**EXERCISE REQUIREMENTS:**
Arrange the lines below as a Markdown table with the columns "No." and "Line," numbering each row and omitting blank lines. Leave the picture markers out of the table.

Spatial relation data
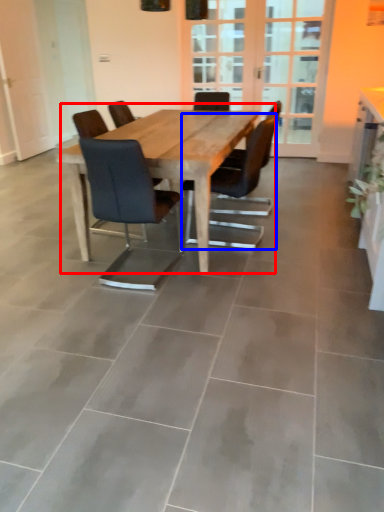
Question: Which of the following is the closest to the observer, kitchen & dining room table (highlighted by a red box) or chair (highlighted by a blue box)?

Choices:
 (A) kitchen & dining room table
 (B) chair

Answer: (A)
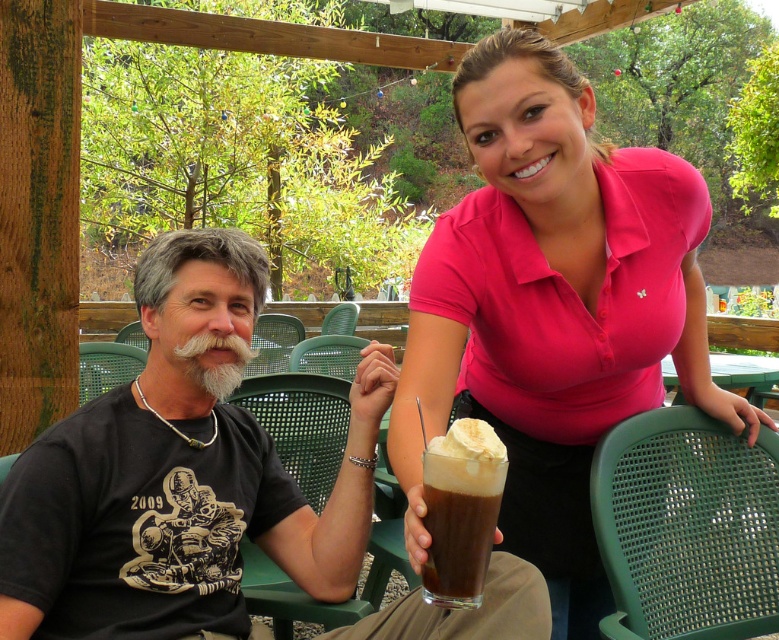
Question: Estimate the real-world distances between objects in this image. Which object is farther from the chocolate frosted glass at center?

Choices:
 (A) black matte t-shirt at left
 (B) pink cotton shirt at upper right

Answer: (B)

Question: Where is pink cotton shirt at upper right located in relation to black matte t-shirt at left in the image?

Choices:
 (A) above
 (B) below

Answer: (A)

Question: Which point is farther to the camera?

Choices:
 (A) (471, 387)
 (B) (206, 572)

Answer: (A)

Question: Which of these objects is positioned farthest from the chocolate frosted glass at center?

Choices:
 (A) black matte t-shirt at left
 (B) pink cotton shirt at upper right

Answer: (B)

Question: Observing the image, what is the correct spatial positioning of pink cotton shirt at upper right in reference to chocolate frosted glass at center?

Choices:
 (A) below
 (B) above

Answer: (B)

Question: Is pink cotton shirt at upper right further to camera compared to chocolate frosted glass at center?

Choices:
 (A) no
 (B) yes

Answer: (B)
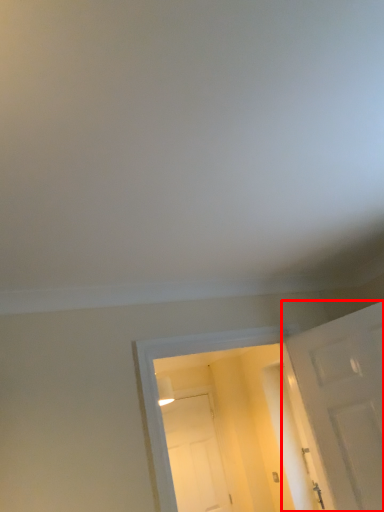
Question: From the image, what is the correct spatial relationship of door (annotated by the red box) in relation to door?

Choices:
 (A) right
 (B) left

Answer: (A)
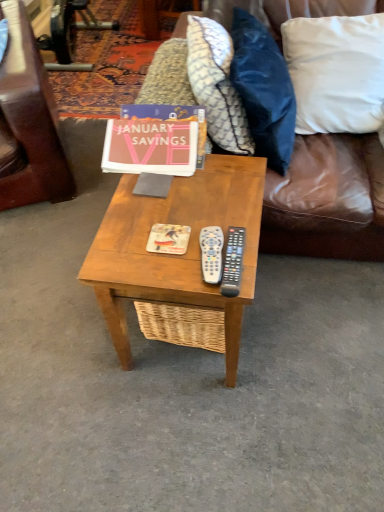
This screenshot has width=384, height=512. I want to click on vacant space situated on the left part of white plastic remote at center, marked as the second remote in a right-to-left arrangement, so click(x=159, y=251).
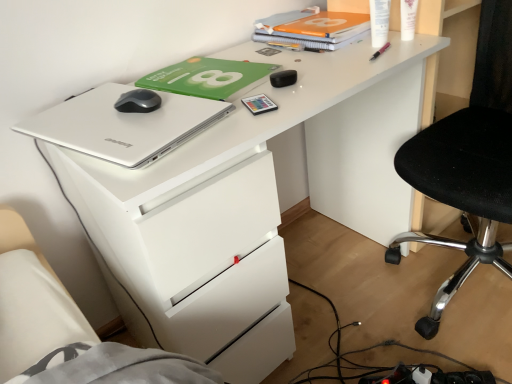
This screenshot has height=384, width=512. Identify the location of free space that is in between green matte paperback book at upper center and white glossy lotion at upper right, the first stationery when ordered from right to left. [x=307, y=59].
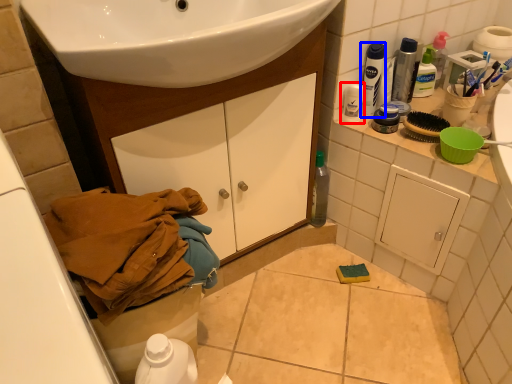
Question: Which of the following is the closest to the observer, toiletry (highlighted by a red box) or mouthwash (highlighted by a blue box)?

Choices:
 (A) toiletry
 (B) mouthwash

Answer: (B)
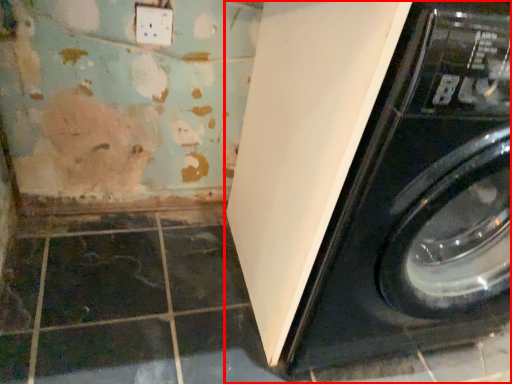
Question: Where is washing machine (annotated by the red box) located in relation to electric outlet in the image?

Choices:
 (A) right
 (B) left

Answer: (A)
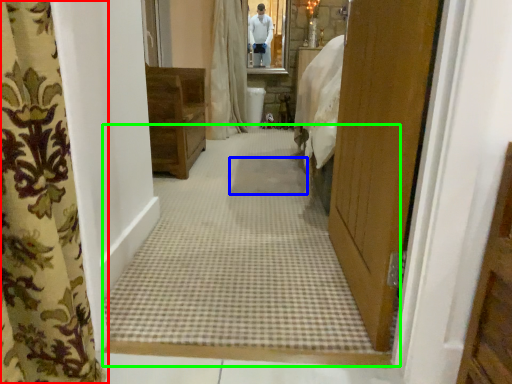
Question: Which is nearer to the curtain (highlighted by a red box)? mat (highlighted by a blue box) or plain (highlighted by a green box).

Choices:
 (A) mat
 (B) plain

Answer: (B)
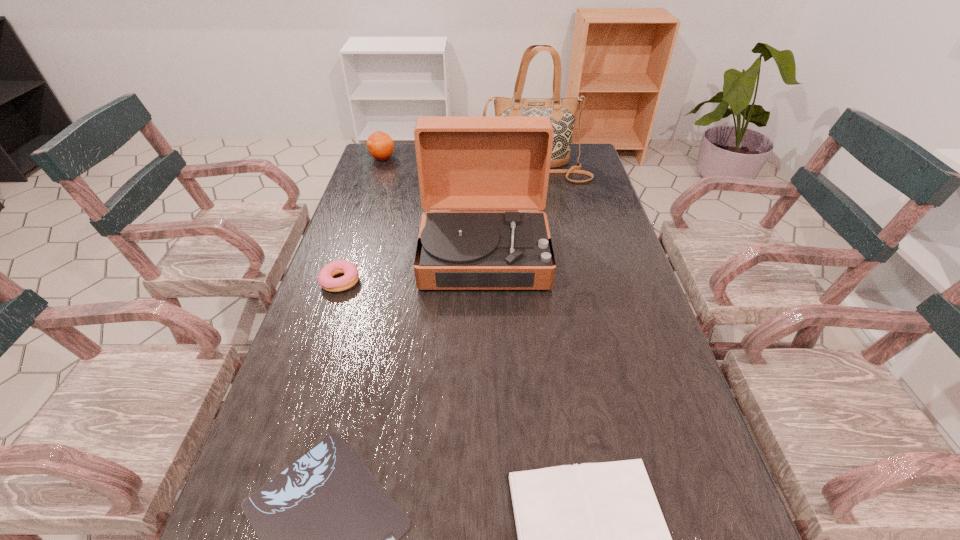
Identify the location of orange that is at the left edge. Image resolution: width=960 pixels, height=540 pixels. (380, 145).

Locate an element on the screen. doughnut that is positioned at the left edge is located at coordinates (325, 278).

I want to click on object that is positioned at the right edge, so click(x=562, y=111).

Locate an element on the screen. This screenshot has height=540, width=960. object located in the far left corner section of the desktop is located at coordinates (380, 145).

Identify the location of object that is at the far right corner. The image size is (960, 540). (562, 111).

The height and width of the screenshot is (540, 960). Find the location of `vacant space at the left edge of the desktop`. vacant space at the left edge of the desktop is located at coordinates (313, 417).

Where is `vacant space at the right edge`? This screenshot has height=540, width=960. vacant space at the right edge is located at coordinates (668, 362).

This screenshot has height=540, width=960. Find the location of `vacant space at the far left corner of the desktop`. vacant space at the far left corner of the desktop is located at coordinates (405, 146).

Choose which object is the third nearest neighbor to the phonograph record. Please provide its 2D coordinates. Your answer should be formatted as a tuple, i.e. [(x, y)], where the tuple contains the x and y coordinates of a point satisfying the conditions above.

[(380, 145)]

Identify which object is the fifth nearest to the second shortest object. Please provide its 2D coordinates. Your answer should be formatted as a tuple, i.e. [(x, y)], where the tuple contains the x and y coordinates of a point satisfying the conditions above.

[(380, 145)]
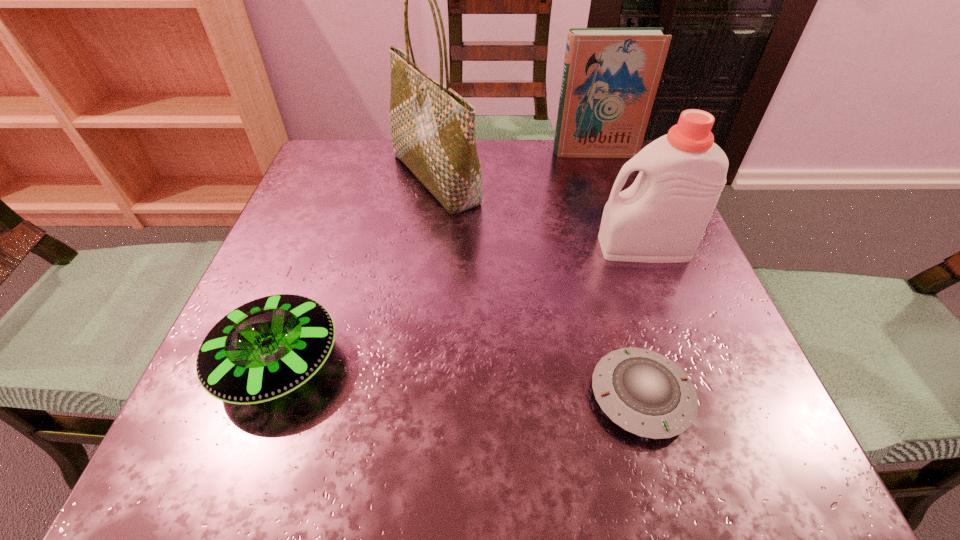
Image resolution: width=960 pixels, height=540 pixels. I want to click on vacant space that is in between the hardback book and the leftmost object, so click(437, 258).

I want to click on vacant area that lies between the detergent and the leftmost object, so click(461, 305).

The width and height of the screenshot is (960, 540). I want to click on free space between the shorter saucer and the fourth object from right to left, so click(538, 287).

Find the location of a particular element. The height and width of the screenshot is (540, 960). vacant area that lies between the hardback book and the shopping bag is located at coordinates (515, 166).

I want to click on empty space that is in between the second object from left to right and the shorter saucer, so click(x=538, y=287).

Where is `free area in between the shorter saucer and the tallest object`? free area in between the shorter saucer and the tallest object is located at coordinates (538, 287).

Identify which object is the closest to the shopping bag. Please provide its 2D coordinates. Your answer should be formatted as a tuple, i.e. [(x, y)], where the tuple contains the x and y coordinates of a point satisfying the conditions above.

[(610, 77)]

Select which object is the third closest to the second shortest object. Please provide its 2D coordinates. Your answer should be formatted as a tuple, i.e. [(x, y)], where the tuple contains the x and y coordinates of a point satisfying the conditions above.

[(661, 218)]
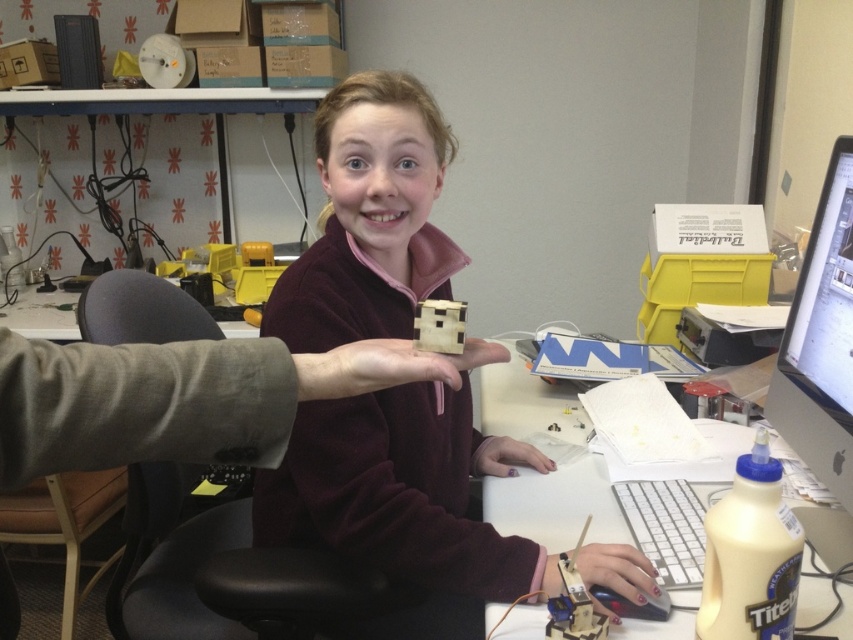
Between white plastic computer desk at center and matte black monitor at right, which one has more height?

With more height is matte black monitor at right.

Can you confirm if white plastic computer desk at center is positioned above matte black monitor at right?

Incorrect, white plastic computer desk at center is not positioned above matte black monitor at right.

Is point (604, 538) positioned after point (781, 372)?

No.

Where is `white plastic computer desk at center`? This screenshot has height=640, width=853. white plastic computer desk at center is located at coordinates (556, 504).

Can you confirm if wooden block at center is bigger than white plastic computer desk at center?

Indeed, wooden block at center has a larger size compared to white plastic computer desk at center.

Who is taller, wooden block at center or white plastic computer desk at center?

Standing taller between the two is wooden block at center.

Who is more forward, (318,538) or (543,426)?

Point (318,538)

Image resolution: width=853 pixels, height=640 pixels. In order to click on wooden block at center in this screenshot , I will do tap(405, 504).

Which is below, wooden block at center or matte black monitor at right?

wooden block at center

Is wooden block at center to the right of matte black monitor at right from the viewer's perspective?

Incorrect, wooden block at center is not on the right side of matte black monitor at right.

Which is in front, point (463, 564) or point (845, 355)?

Point (463, 564) is more forward.

I want to click on wooden block at center, so click(x=405, y=504).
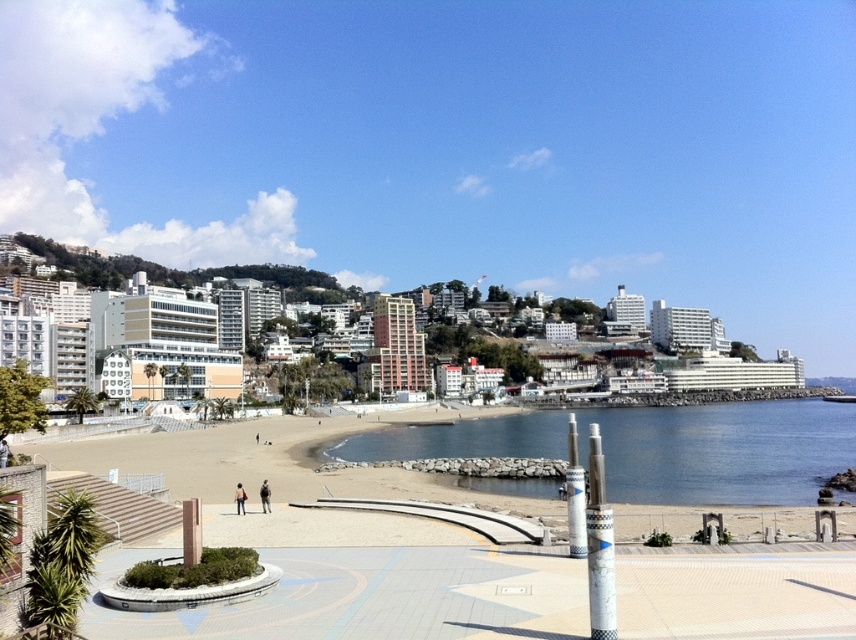
You are planning to take a photo of the coastal view. The scene includes a clear blue water at center and a green grassy hillside at upper center. Which of these two elements should you focus on if you want to capture the larger subject in your shot?

The green grassy hillside at upper center is larger in size compared to the clear blue water at center, so focusing on it would capture the larger subject.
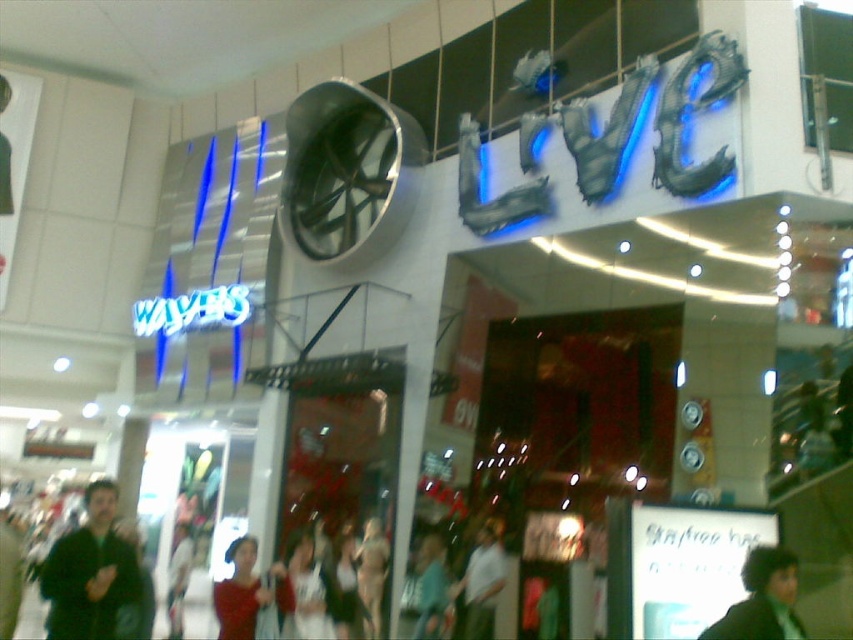
In the scene shown: You are a photographer trying to capture a candid shot of the dark brown hair at lower right and the white matte shirt at center. Which of the two subjects has a wider width?

The dark brown hair at lower right has a wider width than the white matte shirt at center.

You are a customer in the shopping area looking at the white fabric dress at center and the white matte shirt at center. Which item is closer to you?

The white fabric dress at center is closer to you because it is in front of the white matte shirt at center.

You are a photographer standing in the shopping area and want to take a picture of the dark brown hair at lower right and the matte red dress at center. Which object is positioned higher in the frame?

The dark brown hair at lower right is above the matte red dress at center, so it is positioned higher in the frame.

**FINISHED TASK:**
| No. | Line |
|---|---|
| 1 | Question: Which of the following is the closest to the observer, kitchen & dining room table (highlighted by a red box) or chair (highlighted by a blue box)? |
| 2 | Choices: |
| 3 |  (A) kitchen & dining room table |
| 4 |  (B) chair |
| 5 | Answer: (A) |
| 6 | Question: Estimate the real-world distances between objects in this image. Which object is farther from the chocolate frosted glass at center? |
| 7 | Choices: |
| 8 |  (A) black matte t-shirt at left |
| 9 |  (B) pink cotton shirt at upper right |
| 10 | Answer: (B) |
| 11 | Question: Where is pink cotton shirt at upper right located in relation to black matte t-shirt at left in the image? |
| 12 | Choices: |
| 13 |  (A) above |
| 14 |  (B) below |
| 15 | Answer: (A) |
| 16 | Question: Which point is farther to the camera? |
| 17 | Choices: |
| 18 |  (A) (471, 387) |
| 19 |  (B) (206, 572) |
| 20 | Answer: (A) |
| 21 | Question: Which of these objects is positioned farthest from the chocolate frosted glass at center? |
| 22 | Choices: |
| 23 |  (A) black matte t-shirt at left |
| 24 |  (B) pink cotton shirt at upper right |
| 25 | Answer: (B) |
| 26 | Question: Observing the image, what is the correct spatial positioning of pink cotton shirt at upper right in reference to chocolate frosted glass at center? |
| 27 | Choices: |
| 28 |  (A) below |
| 29 |  (B) above |
| 30 | Answer: (B) |
| 31 | Question: Is pink cotton shirt at upper right further to camera compared to chocolate frosted glass at center? |
| 32 | Choices: |
| 33 |  (A) no |
| 34 |  (B) yes |
| 35 | Answer: (B) |
| 36 | Question: From the image, what is the correct spatial relationship of door (annotated by the red box) in relation to door? |
| 37 | Choices: |
| 38 |  (A) right |
| 39 |  (B) left |
| 40 | Answer: (A) |
| 41 | This screenshot has width=384, height=512. I want to click on vacant space situated on the left part of white plastic remote at center, marked as the second remote in a right-to-left arrangement, so click(x=159, y=251). |
| 42 | This screenshot has height=384, width=512. Identify the location of free space that is in between green matte paperback book at upper center and white glossy lotion at upper right, the first stationery when ordered from right to left. [x=307, y=59]. |
| 43 | Question: Which of the following is the closest to the observer, toiletry (highlighted by a red box) or mouthwash (highlighted by a blue box)? |
| 44 | Choices: |
| 45 |  (A) toiletry |
| 46 |  (B) mouthwash |
| 47 | Answer: (B) |
| 48 | Question: Where is washing machine (annotated by the red box) located in relation to electric outlet in the image? |
| 49 | Choices: |
| 50 |  (A) right |
| 51 |  (B) left |
| 52 | Answer: (A) |
| 53 | Question: Which is nearer to the curtain (highlighted by a red box)? mat (highlighted by a blue box) or plain (highlighted by a green box). |
| 54 | Choices: |
| 55 |  (A) mat |
| 56 |  (B) plain |
| 57 | Answer: (B) |
| 58 | Identify the location of orange that is at the left edge. Image resolution: width=960 pixels, height=540 pixels. (380, 145). |
| 59 | Locate an element on the screen. doughnut that is positioned at the left edge is located at coordinates (325, 278). |
| 60 | I want to click on object that is positioned at the right edge, so click(x=562, y=111). |
| 61 | Locate an element on the screen. This screenshot has height=540, width=960. object located in the far left corner section of the desktop is located at coordinates (380, 145). |
| 62 | Identify the location of object that is at the far right corner. The image size is (960, 540). (562, 111). |
| 63 | The height and width of the screenshot is (540, 960). Find the location of `vacant space at the left edge of the desktop`. vacant space at the left edge of the desktop is located at coordinates (313, 417). |
| 64 | Where is `vacant space at the right edge`? This screenshot has height=540, width=960. vacant space at the right edge is located at coordinates (668, 362). |
| 65 | This screenshot has height=540, width=960. Find the location of `vacant space at the far left corner of the desktop`. vacant space at the far left corner of the desktop is located at coordinates (405, 146). |
| 66 | Choose which object is the third nearest neighbor to the phonograph record. Please provide its 2D coordinates. Your answer should be formatted as a tuple, i.e. [(x, y)], where the tuple contains the x and y coordinates of a point satisfying the conditions above. |
| 67 | [(380, 145)] |
| 68 | Identify which object is the fifth nearest to the second shortest object. Please provide its 2D coordinates. Your answer should be formatted as a tuple, i.e. [(x, y)], where the tuple contains the x and y coordinates of a point satisfying the conditions above. |
| 69 | [(380, 145)] |
| 70 | Image resolution: width=960 pixels, height=540 pixels. I want to click on vacant space that is in between the hardback book and the leftmost object, so click(437, 258). |
| 71 | I want to click on vacant area that lies between the detergent and the leftmost object, so click(461, 305). |
| 72 | The width and height of the screenshot is (960, 540). I want to click on free space between the shorter saucer and the fourth object from right to left, so click(538, 287). |
| 73 | Find the location of a particular element. The height and width of the screenshot is (540, 960). vacant area that lies between the hardback book and the shopping bag is located at coordinates (515, 166). |
| 74 | I want to click on empty space that is in between the second object from left to right and the shorter saucer, so click(x=538, y=287). |
| 75 | Where is `free area in between the shorter saucer and the tallest object`? free area in between the shorter saucer and the tallest object is located at coordinates (538, 287). |
| 76 | Identify which object is the closest to the shopping bag. Please provide its 2D coordinates. Your answer should be formatted as a tuple, i.e. [(x, y)], where the tuple contains the x and y coordinates of a point satisfying the conditions above. |
| 77 | [(610, 77)] |
| 78 | Select which object is the third closest to the second shortest object. Please provide its 2D coordinates. Your answer should be formatted as a tuple, i.e. [(x, y)], where the tuple contains the x and y coordinates of a point satisfying the conditions above. |
| 79 | [(661, 218)] |
| 80 | Between white plastic computer desk at center and matte black monitor at right, which one has more height? |
| 81 | With more height is matte black monitor at right. |
| 82 | Can you confirm if white plastic computer desk at center is positioned above matte black monitor at right? |
| 83 | Incorrect, white plastic computer desk at center is not positioned above matte black monitor at right. |
| 84 | Is point (604, 538) positioned after point (781, 372)? |
| 85 | No. |
| 86 | Where is `white plastic computer desk at center`? This screenshot has height=640, width=853. white plastic computer desk at center is located at coordinates (556, 504). |
| 87 | Can you confirm if wooden block at center is bigger than white plastic computer desk at center? |
| 88 | Indeed, wooden block at center has a larger size compared to white plastic computer desk at center. |
| 89 | Who is taller, wooden block at center or white plastic computer desk at center? |
| 90 | Standing taller between the two is wooden block at center. |
| 91 | Who is more forward, (318,538) or (543,426)? |
| 92 | Point (318,538) |
| 93 | Image resolution: width=853 pixels, height=640 pixels. In order to click on wooden block at center in this screenshot , I will do tap(405, 504). |
| 94 | Which is below, wooden block at center or matte black monitor at right? |
| 95 | wooden block at center |
| 96 | Is wooden block at center to the right of matte black monitor at right from the viewer's perspective? |
| 97 | Incorrect, wooden block at center is not on the right side of matte black monitor at right. |
| 98 | Which is in front, point (463, 564) or point (845, 355)? |
| 99 | Point (463, 564) is more forward. |
| 100 | I want to click on wooden block at center, so click(x=405, y=504). |
| 101 | You are planning to take a photo of the coastal view. The scene includes a clear blue water at center and a green grassy hillside at upper center. Which of these two elements should you focus on if you want to capture the larger subject in your shot? |
| 102 | The green grassy hillside at upper center is larger in size compared to the clear blue water at center, so focusing on it would capture the larger subject. |
| 103 | In the scene shown: You are a photographer trying to capture a candid shot of the dark brown hair at lower right and the white matte shirt at center. Which of the two subjects has a wider width? |
| 104 | The dark brown hair at lower right has a wider width than the white matte shirt at center. |
| 105 | You are a customer in the shopping area looking at the white fabric dress at center and the white matte shirt at center. Which item is closer to you? |
| 106 | The white fabric dress at center is closer to you because it is in front of the white matte shirt at center. |
| 107 | You are a photographer standing in the shopping area and want to take a picture of the dark brown hair at lower right and the matte red dress at center. Which object is positioned higher in the frame? |
| 108 | The dark brown hair at lower right is above the matte red dress at center, so it is positioned higher in the frame. |